_Available data:_
═══

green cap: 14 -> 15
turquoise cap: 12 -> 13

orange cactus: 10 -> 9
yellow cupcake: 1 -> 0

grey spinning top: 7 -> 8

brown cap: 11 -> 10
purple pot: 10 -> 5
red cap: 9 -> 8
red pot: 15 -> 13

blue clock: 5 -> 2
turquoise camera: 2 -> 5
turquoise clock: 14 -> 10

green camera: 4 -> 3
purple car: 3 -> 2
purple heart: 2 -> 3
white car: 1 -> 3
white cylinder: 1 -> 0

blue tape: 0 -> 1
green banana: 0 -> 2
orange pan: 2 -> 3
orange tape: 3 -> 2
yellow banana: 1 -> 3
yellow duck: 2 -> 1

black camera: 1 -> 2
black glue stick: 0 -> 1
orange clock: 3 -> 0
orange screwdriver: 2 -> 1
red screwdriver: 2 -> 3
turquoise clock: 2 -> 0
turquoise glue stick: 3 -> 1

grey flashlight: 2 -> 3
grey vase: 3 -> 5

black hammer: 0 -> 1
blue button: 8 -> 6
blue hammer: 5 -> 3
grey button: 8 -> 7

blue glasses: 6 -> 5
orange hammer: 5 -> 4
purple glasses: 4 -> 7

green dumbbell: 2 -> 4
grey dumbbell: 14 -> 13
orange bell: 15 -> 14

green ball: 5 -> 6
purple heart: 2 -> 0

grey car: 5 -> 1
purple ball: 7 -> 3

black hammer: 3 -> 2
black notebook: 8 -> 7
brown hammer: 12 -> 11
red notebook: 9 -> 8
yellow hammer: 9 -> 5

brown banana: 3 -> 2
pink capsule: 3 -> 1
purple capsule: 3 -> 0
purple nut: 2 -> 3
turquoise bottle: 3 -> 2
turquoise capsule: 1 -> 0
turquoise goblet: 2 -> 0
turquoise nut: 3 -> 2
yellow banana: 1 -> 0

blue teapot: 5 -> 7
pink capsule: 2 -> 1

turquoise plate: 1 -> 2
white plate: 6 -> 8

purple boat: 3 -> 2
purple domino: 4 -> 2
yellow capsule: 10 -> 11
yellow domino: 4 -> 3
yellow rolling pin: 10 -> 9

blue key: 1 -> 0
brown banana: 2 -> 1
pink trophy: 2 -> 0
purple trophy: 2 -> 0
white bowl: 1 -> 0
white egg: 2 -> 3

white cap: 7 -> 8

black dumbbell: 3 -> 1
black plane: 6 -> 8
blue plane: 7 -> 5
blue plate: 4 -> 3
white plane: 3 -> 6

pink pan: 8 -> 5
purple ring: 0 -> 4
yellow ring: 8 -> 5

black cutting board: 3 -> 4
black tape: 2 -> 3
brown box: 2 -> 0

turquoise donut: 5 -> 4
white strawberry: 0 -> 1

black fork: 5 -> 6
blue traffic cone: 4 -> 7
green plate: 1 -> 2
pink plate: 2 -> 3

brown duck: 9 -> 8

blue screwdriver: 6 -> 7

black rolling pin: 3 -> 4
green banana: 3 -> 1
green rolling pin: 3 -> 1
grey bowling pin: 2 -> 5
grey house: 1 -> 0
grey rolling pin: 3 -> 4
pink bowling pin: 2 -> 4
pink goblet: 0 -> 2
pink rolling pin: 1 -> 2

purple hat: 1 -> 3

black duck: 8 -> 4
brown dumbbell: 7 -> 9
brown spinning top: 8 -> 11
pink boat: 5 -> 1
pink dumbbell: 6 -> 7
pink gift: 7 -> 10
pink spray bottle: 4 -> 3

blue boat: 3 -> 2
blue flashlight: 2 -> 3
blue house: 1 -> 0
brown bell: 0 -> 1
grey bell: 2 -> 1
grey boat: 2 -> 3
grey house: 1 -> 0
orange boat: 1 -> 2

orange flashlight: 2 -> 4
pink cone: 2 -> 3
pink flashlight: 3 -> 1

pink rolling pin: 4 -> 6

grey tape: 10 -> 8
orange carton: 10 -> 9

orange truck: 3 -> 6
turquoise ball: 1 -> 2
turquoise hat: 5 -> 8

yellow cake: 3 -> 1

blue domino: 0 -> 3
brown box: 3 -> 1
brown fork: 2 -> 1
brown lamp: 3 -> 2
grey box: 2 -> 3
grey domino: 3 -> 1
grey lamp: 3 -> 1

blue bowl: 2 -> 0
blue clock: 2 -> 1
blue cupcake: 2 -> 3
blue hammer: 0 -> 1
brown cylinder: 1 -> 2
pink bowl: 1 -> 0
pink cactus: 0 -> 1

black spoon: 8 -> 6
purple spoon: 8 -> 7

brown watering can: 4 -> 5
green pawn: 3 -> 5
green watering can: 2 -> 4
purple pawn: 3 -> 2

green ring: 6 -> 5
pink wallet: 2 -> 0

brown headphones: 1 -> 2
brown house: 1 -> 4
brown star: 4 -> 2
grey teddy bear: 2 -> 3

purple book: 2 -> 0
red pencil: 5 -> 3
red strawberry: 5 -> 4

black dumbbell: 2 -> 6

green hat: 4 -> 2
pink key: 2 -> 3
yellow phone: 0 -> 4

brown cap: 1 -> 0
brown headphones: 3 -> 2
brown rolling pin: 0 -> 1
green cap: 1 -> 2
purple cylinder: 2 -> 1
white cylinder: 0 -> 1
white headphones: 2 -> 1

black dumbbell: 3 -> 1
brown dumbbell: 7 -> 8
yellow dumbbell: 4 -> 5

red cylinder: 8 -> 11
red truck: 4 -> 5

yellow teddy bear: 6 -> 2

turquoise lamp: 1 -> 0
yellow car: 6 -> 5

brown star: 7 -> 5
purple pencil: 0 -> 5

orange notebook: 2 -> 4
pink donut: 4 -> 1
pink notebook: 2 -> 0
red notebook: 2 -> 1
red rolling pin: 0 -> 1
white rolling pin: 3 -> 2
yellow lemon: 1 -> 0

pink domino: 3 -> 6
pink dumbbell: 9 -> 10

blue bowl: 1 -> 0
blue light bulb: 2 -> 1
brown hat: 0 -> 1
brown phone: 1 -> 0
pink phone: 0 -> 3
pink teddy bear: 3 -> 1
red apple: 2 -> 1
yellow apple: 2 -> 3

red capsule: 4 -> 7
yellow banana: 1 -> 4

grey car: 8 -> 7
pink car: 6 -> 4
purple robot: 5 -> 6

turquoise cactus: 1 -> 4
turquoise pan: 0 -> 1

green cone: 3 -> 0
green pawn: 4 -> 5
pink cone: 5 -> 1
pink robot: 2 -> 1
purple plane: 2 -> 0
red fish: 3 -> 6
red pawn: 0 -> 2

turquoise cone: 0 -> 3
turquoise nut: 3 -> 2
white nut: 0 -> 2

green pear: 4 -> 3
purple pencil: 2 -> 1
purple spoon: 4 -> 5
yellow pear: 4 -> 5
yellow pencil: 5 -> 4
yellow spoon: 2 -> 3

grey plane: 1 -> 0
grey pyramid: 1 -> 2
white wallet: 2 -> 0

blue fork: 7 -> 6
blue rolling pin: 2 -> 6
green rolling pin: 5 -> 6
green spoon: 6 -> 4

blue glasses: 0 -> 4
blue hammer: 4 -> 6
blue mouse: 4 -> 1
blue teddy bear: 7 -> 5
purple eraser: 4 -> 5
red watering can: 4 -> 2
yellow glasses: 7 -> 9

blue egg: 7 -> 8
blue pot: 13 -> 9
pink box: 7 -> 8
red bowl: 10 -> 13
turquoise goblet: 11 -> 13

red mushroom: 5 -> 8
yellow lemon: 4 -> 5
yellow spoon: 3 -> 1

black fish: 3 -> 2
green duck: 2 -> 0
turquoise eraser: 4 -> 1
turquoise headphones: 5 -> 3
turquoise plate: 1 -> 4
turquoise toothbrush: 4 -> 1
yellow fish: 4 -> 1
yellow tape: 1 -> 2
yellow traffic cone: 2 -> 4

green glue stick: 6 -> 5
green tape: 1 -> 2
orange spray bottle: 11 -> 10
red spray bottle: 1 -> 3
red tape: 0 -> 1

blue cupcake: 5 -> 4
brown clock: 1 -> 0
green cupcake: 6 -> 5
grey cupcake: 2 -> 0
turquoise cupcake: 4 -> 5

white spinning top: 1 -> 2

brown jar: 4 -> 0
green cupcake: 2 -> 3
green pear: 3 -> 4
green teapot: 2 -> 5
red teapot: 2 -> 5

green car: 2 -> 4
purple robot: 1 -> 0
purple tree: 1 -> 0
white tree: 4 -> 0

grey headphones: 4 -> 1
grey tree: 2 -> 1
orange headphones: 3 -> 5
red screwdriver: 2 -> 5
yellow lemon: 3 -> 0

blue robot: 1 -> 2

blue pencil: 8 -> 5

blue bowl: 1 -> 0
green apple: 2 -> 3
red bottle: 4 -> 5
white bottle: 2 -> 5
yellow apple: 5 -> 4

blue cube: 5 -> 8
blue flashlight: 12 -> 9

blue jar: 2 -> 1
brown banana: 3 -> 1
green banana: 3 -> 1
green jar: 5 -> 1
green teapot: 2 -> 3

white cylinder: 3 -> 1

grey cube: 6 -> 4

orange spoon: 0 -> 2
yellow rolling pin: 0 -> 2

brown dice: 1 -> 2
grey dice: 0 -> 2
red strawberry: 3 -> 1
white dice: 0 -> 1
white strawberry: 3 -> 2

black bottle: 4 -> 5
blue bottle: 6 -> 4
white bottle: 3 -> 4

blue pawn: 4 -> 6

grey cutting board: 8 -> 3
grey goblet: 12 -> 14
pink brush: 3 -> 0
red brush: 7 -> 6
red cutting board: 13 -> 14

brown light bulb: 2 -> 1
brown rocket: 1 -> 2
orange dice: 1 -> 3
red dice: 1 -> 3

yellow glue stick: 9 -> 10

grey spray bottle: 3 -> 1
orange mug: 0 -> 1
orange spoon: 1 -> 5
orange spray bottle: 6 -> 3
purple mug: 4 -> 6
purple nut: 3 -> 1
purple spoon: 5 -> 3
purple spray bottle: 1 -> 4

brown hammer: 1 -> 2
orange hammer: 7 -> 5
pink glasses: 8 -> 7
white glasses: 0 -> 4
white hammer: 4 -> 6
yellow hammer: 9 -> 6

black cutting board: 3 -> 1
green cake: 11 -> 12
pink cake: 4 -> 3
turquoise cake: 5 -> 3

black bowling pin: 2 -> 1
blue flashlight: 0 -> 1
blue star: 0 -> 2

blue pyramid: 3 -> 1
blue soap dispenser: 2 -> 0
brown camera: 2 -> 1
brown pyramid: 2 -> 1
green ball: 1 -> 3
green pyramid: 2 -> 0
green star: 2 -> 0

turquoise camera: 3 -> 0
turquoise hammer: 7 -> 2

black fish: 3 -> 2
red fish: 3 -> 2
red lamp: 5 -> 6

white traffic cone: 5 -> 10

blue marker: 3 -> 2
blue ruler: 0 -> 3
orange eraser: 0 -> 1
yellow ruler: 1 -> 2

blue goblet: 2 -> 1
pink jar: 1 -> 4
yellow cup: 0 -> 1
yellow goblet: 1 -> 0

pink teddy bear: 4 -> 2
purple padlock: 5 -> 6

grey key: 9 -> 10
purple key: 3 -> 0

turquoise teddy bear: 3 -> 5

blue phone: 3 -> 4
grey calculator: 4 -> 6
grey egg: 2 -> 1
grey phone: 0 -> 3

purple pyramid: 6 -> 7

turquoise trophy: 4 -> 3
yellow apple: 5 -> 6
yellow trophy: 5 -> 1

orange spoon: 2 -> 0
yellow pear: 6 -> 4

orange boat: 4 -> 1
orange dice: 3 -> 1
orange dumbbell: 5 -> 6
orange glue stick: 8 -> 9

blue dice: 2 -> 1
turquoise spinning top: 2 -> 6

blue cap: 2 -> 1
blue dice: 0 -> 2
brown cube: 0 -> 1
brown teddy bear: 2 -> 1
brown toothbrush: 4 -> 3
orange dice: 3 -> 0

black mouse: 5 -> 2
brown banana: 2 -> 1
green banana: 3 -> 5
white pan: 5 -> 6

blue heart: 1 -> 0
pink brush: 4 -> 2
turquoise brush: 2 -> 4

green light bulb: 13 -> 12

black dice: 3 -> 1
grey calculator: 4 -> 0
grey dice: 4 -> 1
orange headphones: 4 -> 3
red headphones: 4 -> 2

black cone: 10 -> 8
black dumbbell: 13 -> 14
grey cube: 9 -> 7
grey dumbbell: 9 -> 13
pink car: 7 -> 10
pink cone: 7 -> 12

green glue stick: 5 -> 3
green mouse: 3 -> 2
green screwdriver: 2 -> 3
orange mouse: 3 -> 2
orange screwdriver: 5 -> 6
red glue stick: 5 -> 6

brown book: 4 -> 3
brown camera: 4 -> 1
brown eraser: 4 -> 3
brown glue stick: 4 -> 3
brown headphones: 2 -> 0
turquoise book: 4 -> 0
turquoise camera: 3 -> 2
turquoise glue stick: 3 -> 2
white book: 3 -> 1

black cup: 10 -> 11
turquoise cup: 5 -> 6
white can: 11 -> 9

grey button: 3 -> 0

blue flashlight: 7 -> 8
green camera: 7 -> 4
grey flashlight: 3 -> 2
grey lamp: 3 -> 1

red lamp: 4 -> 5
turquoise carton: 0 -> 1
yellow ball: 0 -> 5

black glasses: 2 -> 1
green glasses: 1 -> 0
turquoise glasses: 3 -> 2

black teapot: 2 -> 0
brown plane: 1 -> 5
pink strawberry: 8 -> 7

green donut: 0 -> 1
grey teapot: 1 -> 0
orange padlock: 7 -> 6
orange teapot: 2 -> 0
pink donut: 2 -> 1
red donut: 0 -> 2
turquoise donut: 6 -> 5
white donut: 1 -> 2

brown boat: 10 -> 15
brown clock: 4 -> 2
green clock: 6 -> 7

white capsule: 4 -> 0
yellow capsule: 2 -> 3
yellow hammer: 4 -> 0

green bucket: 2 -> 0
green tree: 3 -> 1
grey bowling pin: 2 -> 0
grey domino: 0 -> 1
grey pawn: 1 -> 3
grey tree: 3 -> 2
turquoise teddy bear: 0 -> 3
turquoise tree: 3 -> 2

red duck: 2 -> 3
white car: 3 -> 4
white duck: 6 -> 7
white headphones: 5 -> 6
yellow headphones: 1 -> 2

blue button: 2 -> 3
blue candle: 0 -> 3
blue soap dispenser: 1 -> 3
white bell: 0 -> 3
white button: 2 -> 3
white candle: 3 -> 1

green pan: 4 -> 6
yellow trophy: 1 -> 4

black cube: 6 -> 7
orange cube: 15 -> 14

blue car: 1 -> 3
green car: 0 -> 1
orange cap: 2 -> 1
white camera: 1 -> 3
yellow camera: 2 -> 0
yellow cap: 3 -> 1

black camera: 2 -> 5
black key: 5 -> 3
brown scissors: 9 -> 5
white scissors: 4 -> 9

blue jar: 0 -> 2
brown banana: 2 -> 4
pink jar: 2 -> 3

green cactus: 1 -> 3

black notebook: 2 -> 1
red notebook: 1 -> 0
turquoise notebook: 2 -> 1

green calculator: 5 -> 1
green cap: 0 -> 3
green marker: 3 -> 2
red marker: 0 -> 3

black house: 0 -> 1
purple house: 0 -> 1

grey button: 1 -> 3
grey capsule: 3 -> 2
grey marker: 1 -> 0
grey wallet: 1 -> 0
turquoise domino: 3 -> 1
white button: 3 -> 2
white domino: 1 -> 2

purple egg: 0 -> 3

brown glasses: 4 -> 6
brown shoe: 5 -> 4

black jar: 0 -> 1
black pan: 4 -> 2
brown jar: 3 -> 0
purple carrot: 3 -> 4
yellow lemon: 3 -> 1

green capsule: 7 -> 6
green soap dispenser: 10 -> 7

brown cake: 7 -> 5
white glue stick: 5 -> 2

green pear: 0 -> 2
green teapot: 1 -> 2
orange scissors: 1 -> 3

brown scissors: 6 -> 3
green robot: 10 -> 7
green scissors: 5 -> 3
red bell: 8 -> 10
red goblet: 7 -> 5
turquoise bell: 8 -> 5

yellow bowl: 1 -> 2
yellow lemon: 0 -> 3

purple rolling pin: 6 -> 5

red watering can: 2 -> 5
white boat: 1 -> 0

═══

_About this task:_ Look above for the line holding "purple tree: 1 -> 0", then set down exactly that line and every line after it up to and including the line holding "white hammer: 4 -> 6", with nothing else.

_Answer box:_
purple tree: 1 -> 0
white tree: 4 -> 0

grey headphones: 4 -> 1
grey tree: 2 -> 1
orange headphones: 3 -> 5
red screwdriver: 2 -> 5
yellow lemon: 3 -> 0

blue robot: 1 -> 2

blue pencil: 8 -> 5

blue bowl: 1 -> 0
green apple: 2 -> 3
red bottle: 4 -> 5
white bottle: 2 -> 5
yellow apple: 5 -> 4

blue cube: 5 -> 8
blue flashlight: 12 -> 9

blue jar: 2 -> 1
brown banana: 3 -> 1
green banana: 3 -> 1
green jar: 5 -> 1
green teapot: 2 -> 3

white cylinder: 3 -> 1

grey cube: 6 -> 4

orange spoon: 0 -> 2
yellow rolling pin: 0 -> 2

brown dice: 1 -> 2
grey dice: 0 -> 2
red strawberry: 3 -> 1
white dice: 0 -> 1
white strawberry: 3 -> 2

black bottle: 4 -> 5
blue bottle: 6 -> 4
white bottle: 3 -> 4

blue pawn: 4 -> 6

grey cutting board: 8 -> 3
grey goblet: 12 -> 14
pink brush: 3 -> 0
red brush: 7 -> 6
red cutting board: 13 -> 14

brown light bulb: 2 -> 1
brown rocket: 1 -> 2
orange dice: 1 -> 3
red dice: 1 -> 3

yellow glue stick: 9 -> 10

grey spray bottle: 3 -> 1
orange mug: 0 -> 1
orange spoon: 1 -> 5
orange spray bottle: 6 -> 3
purple mug: 4 -> 6
purple nut: 3 -> 1
purple spoon: 5 -> 3
purple spray bottle: 1 -> 4

brown hammer: 1 -> 2
orange hammer: 7 -> 5
pink glasses: 8 -> 7
white glasses: 0 -> 4
white hammer: 4 -> 6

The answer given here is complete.